• EXERCISE INSTRUCTIONS:
Starting at the line that contains "Surveys: [240,896,430,1002] ->", please transcribe every line through the end of the entries, exactly and with no pictures.

• INPUT:
——————————

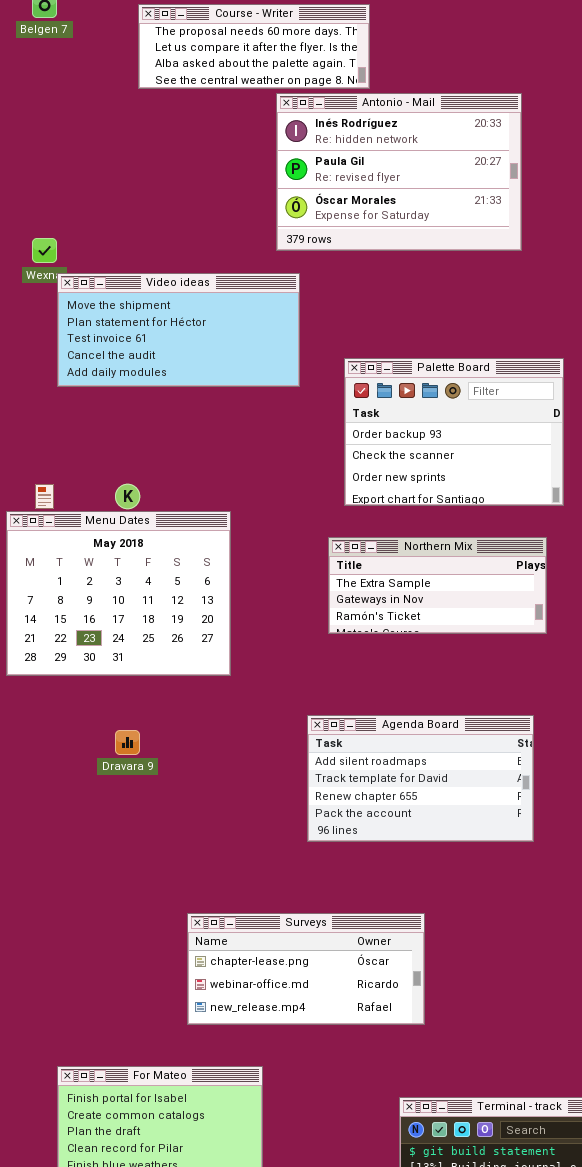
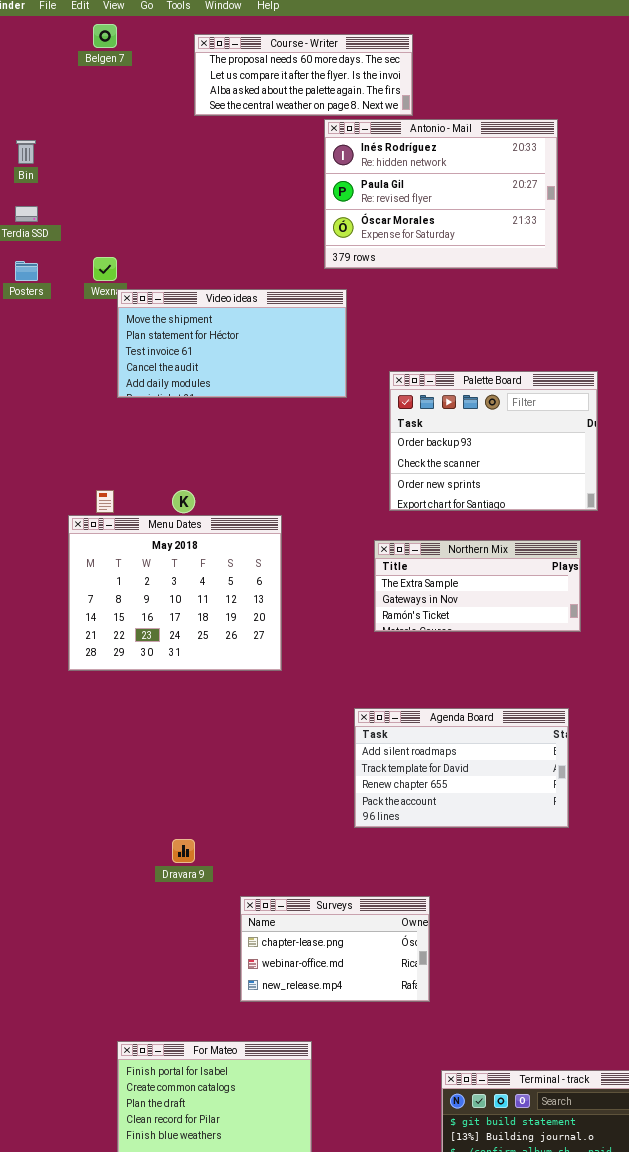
Dravara 9: [115,730,140,755] -> [172,839,195,863], moved
Surveys: [187,913,425,1025] -> [240,896,430,1002], resized

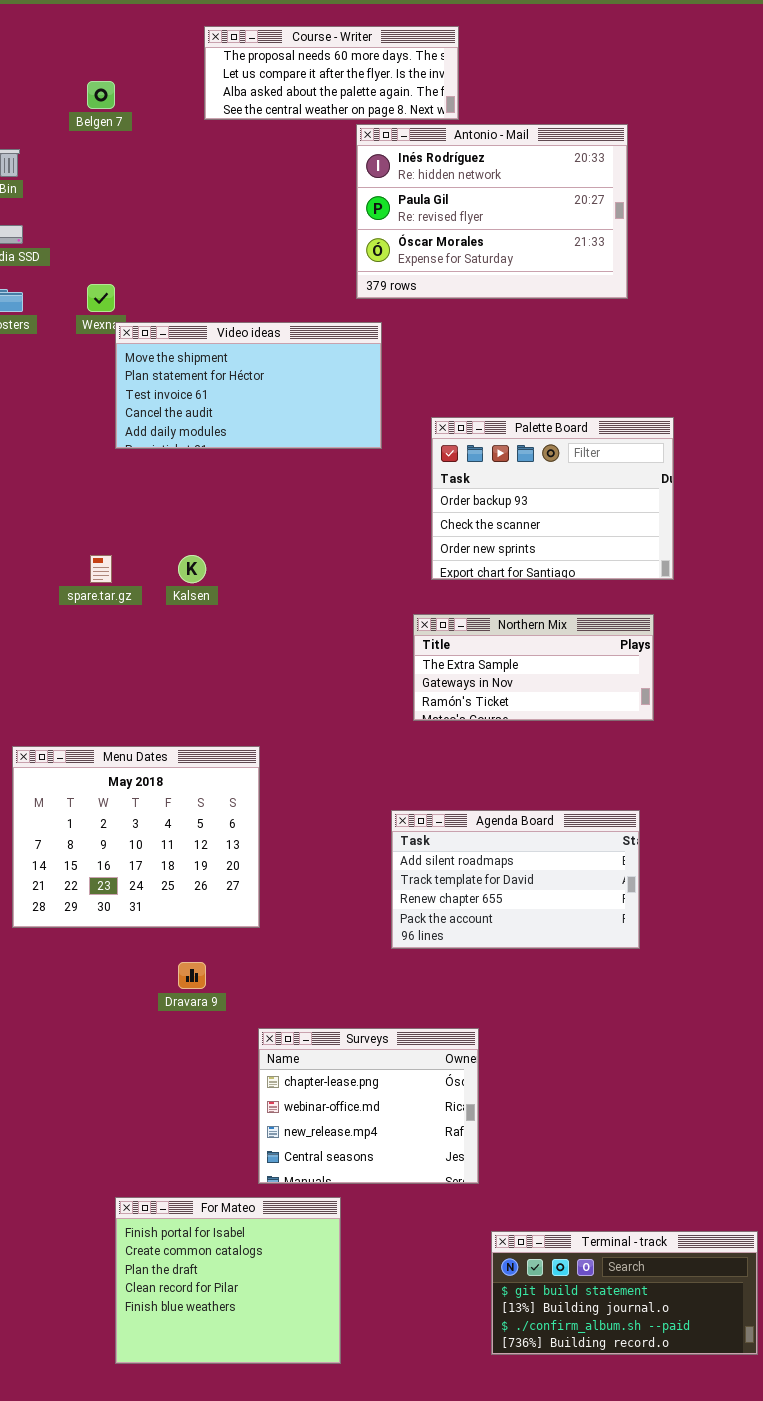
Belgen 7: [93,24,117,48] -> [87,81,115,109], moved
Menu Dates: [68,515,282,671] -> [12,746,260,928], moved
Surveys: [240,896,430,1002] -> [258,1028,479,1184], resized

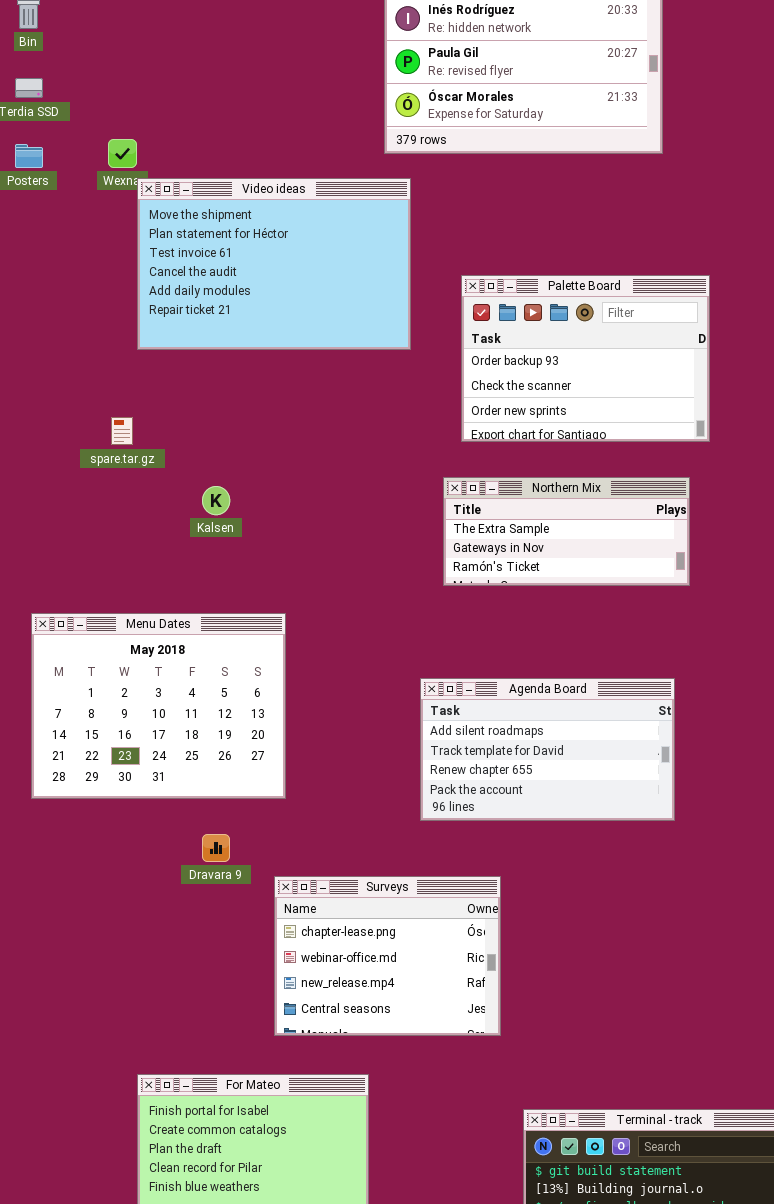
Video ideas: [115,322,382,449] -> [137,178,411,350], resized
Kalsen: [178,555,206,583] -> [202,486,230,515], moved
Surveys: [258,1028,479,1184] -> [274,876,501,1036], moved

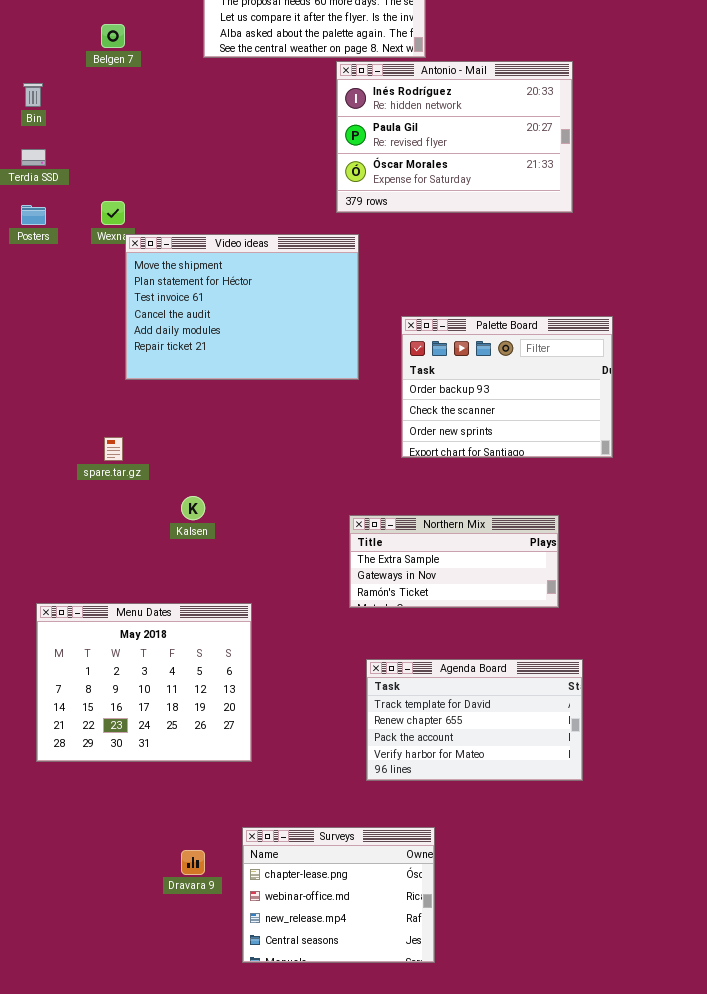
Northern Mix: [443,477,690,586] -> [349,515,559,608], moved
Agenda Board: [420,678,675,821] -> [366,659,583,781], scrolled down 1 row
Dravara 9: [202,834,230,862] -> [181,850,205,875], moved

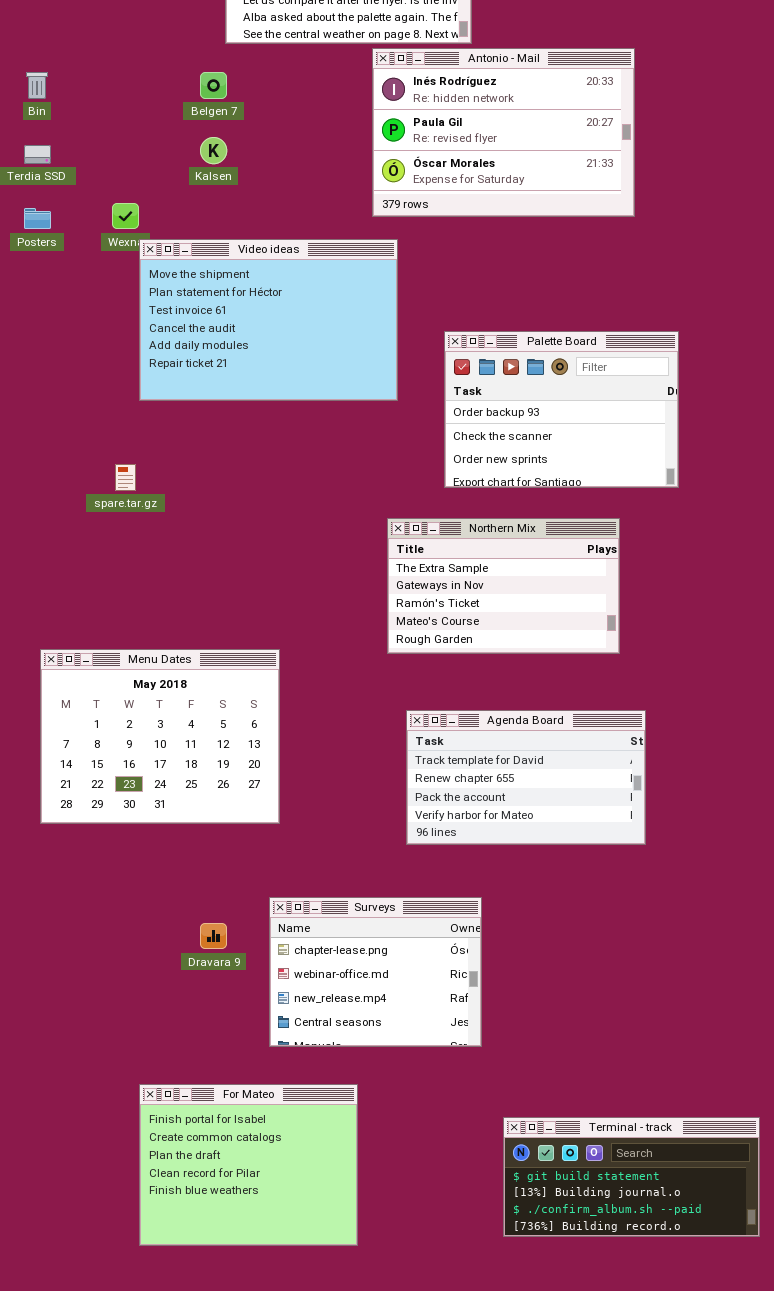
Belgen 7: [101,24,125,48] -> [200,72,227,99], moved
Kalsen: [181,496,205,520] -> [200,137,227,164], moved
Northern Mix: [349,515,559,608] -> [387,518,620,654], resized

——————————

• OUTPUT BELOW:
Surveys: [240,896,430,1002] -> [258,1028,479,1184], resized

Video ideas: [115,322,382,449] -> [137,178,411,350], resized
Kalsen: [178,555,206,583] -> [202,486,230,515], moved
Surveys: [258,1028,479,1184] -> [274,876,501,1036], moved

Northern Mix: [443,477,690,586] -> [349,515,559,608], moved
Agenda Board: [420,678,675,821] -> [366,659,583,781], scrolled down 1 row
Dravara 9: [202,834,230,862] -> [181,850,205,875], moved

Belgen 7: [101,24,125,48] -> [200,72,227,99], moved
Kalsen: [181,496,205,520] -> [200,137,227,164], moved
Northern Mix: [349,515,559,608] -> [387,518,620,654], resized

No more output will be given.